• REQUIRED WORK:
Where a line of the data below has the string "brush", copy that line.

• MATERIAL PROVIDED:
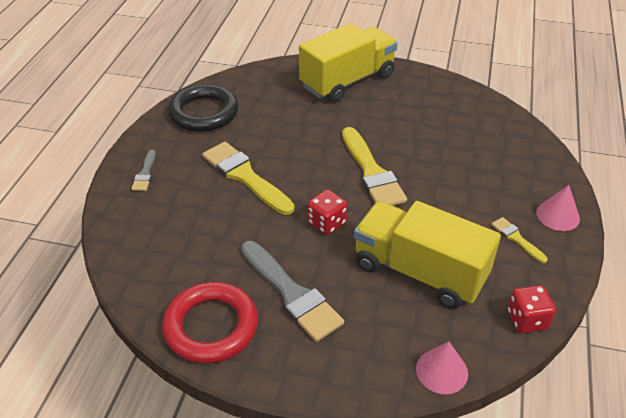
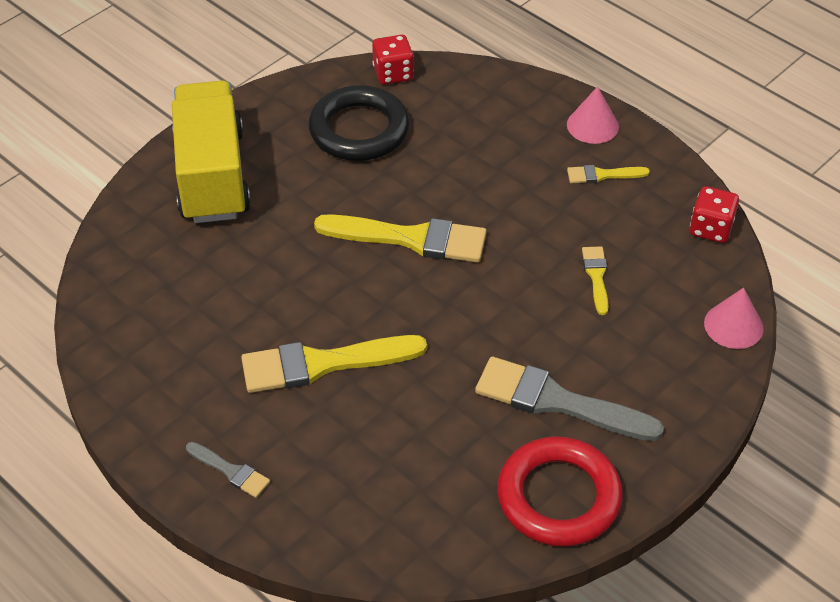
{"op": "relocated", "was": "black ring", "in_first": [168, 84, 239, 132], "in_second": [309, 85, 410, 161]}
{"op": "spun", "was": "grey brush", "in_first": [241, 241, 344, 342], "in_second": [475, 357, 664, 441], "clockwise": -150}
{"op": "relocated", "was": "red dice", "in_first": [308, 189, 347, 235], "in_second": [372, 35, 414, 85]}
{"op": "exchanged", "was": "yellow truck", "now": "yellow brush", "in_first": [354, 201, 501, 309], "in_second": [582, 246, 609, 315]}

• WRITTEN RESPONSE:
{"op": "spun", "was": "grey brush", "in_first": [241, 241, 344, 342], "in_second": [475, 357, 664, 441], "clockwise": -150}
{"op": "exchanged", "was": "yellow truck", "now": "yellow brush", "in_first": [354, 201, 501, 309], "in_second": [582, 246, 609, 315]}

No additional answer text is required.